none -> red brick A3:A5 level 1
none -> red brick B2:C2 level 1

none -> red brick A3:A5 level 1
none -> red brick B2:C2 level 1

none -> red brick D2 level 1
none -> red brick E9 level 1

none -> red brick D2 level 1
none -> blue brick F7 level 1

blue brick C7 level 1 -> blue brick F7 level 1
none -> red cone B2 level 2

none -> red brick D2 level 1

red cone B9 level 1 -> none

---

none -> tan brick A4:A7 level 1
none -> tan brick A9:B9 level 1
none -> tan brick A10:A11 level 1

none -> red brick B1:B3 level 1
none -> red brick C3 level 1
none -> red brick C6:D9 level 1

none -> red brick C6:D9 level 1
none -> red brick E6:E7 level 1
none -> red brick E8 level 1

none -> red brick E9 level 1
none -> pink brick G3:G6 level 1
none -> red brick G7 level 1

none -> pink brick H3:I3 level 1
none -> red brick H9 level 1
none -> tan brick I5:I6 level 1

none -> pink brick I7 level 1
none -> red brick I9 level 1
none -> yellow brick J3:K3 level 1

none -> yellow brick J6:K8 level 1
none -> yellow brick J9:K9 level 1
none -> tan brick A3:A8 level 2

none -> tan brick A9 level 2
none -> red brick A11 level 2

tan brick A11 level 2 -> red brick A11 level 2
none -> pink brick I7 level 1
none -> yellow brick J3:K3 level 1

The task: Go through the records above and return each line in which the word "yellow" occurs.

Task output:
none -> yellow brick J3:K3 level 1
none -> yellow brick J6:K8 level 1
none -> yellow brick J9:K9 level 1
none -> yellow brick J3:K3 level 1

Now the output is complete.